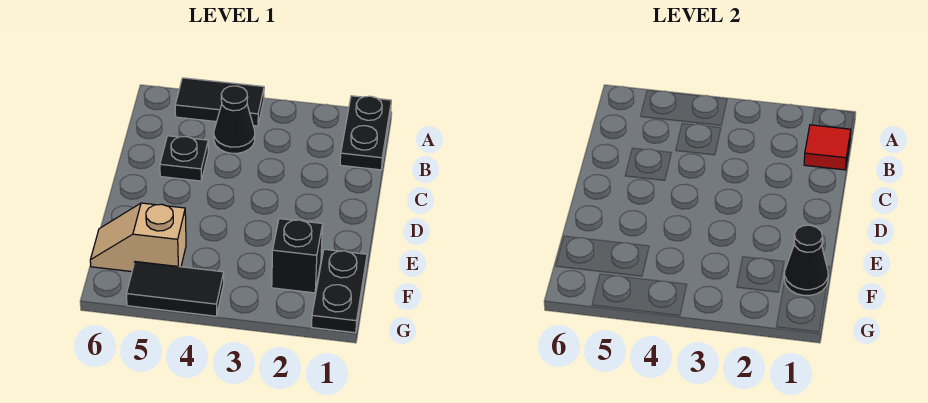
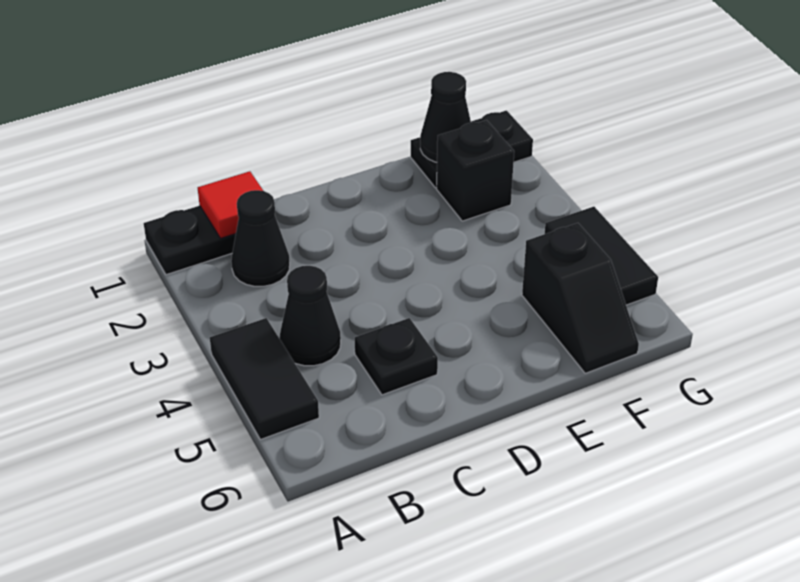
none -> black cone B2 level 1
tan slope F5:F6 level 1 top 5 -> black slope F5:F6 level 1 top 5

---

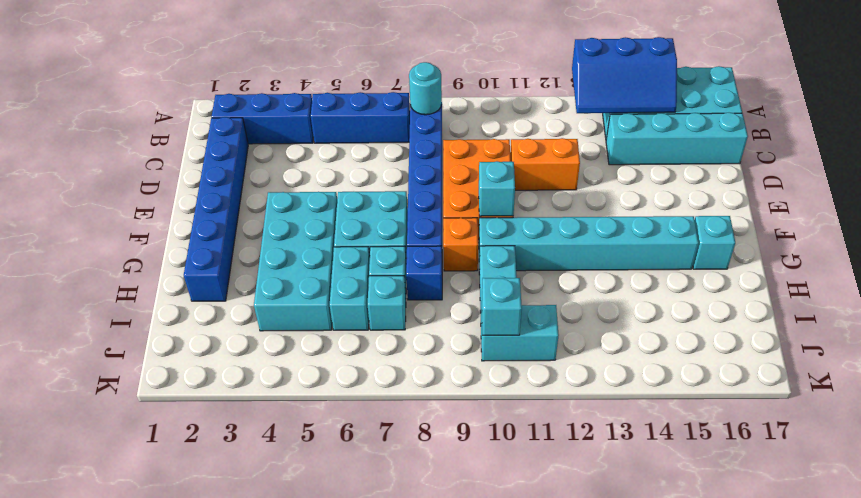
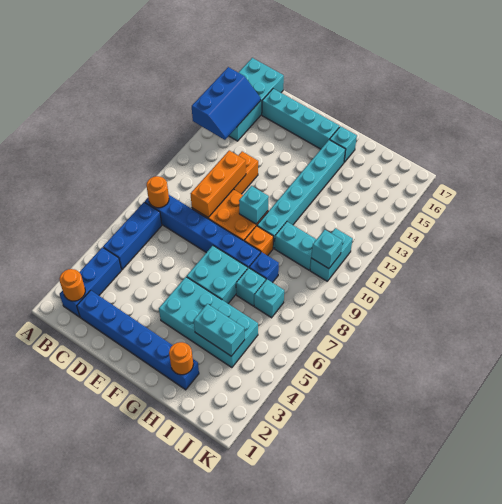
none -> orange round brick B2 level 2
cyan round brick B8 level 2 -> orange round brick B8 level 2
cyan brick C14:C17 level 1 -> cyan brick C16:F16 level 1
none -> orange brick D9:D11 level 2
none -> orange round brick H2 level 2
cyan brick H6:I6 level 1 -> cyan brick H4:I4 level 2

Instructions to follow
Beginning at the line above that contains "none -> orange round brick H2 level 2", return each line exactly through the line that contains "cyan brick H6:I6", and no others.

Worked solution
none -> orange round brick H2 level 2
cyan brick H6:I6 level 1 -> cyan brick H4:I4 level 2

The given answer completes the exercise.